Every line from the one containing "(347, 279) = (421, 122): green shoe -> none" down to the last line of the listing below should be restated exactly, and nothing else.

• **PROVIDED RECORDS**:
- - -

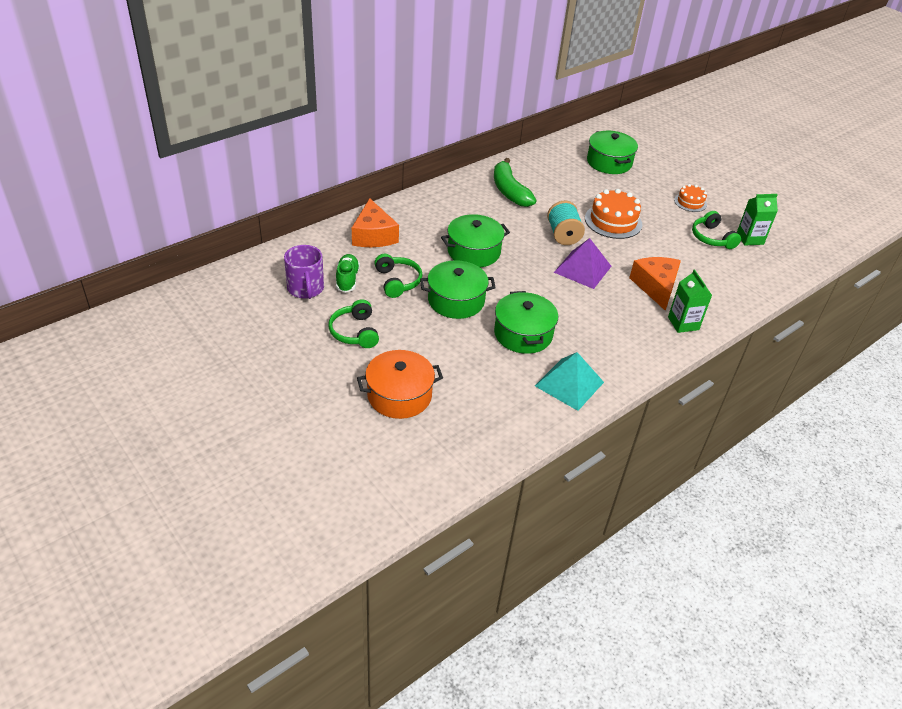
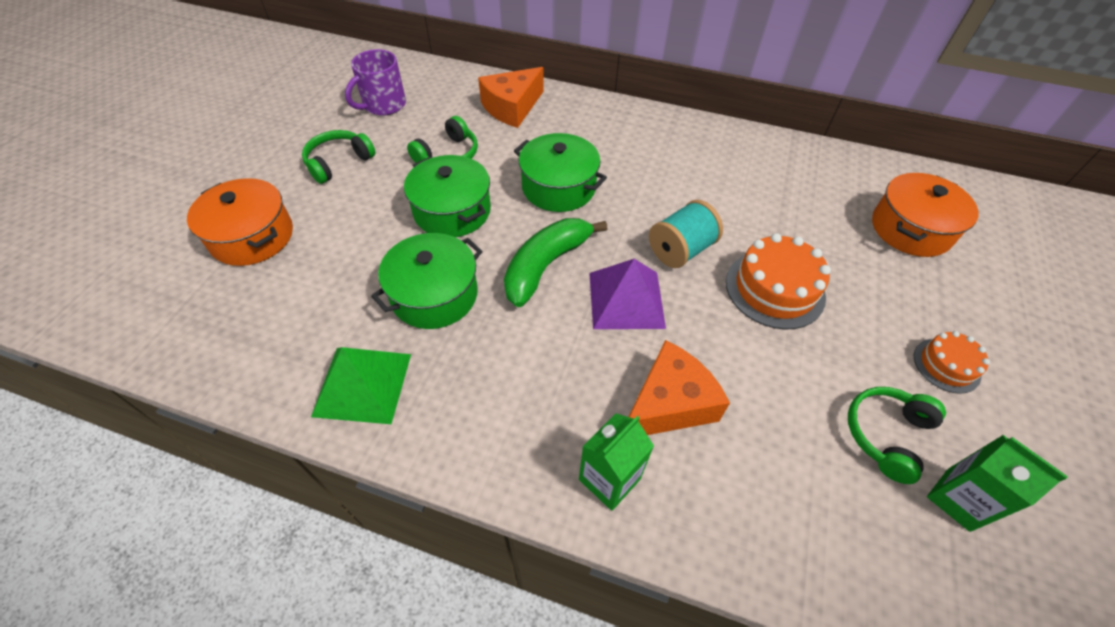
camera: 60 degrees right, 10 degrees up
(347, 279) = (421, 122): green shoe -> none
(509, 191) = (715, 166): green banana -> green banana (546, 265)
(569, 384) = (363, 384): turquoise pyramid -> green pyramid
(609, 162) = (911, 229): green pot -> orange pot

- - -

• **FINISHED TASK**:
(347, 279) = (421, 122): green shoe -> none
(509, 191) = (715, 166): green banana -> green banana (546, 265)
(569, 384) = (363, 384): turquoise pyramid -> green pyramid
(609, 162) = (911, 229): green pot -> orange pot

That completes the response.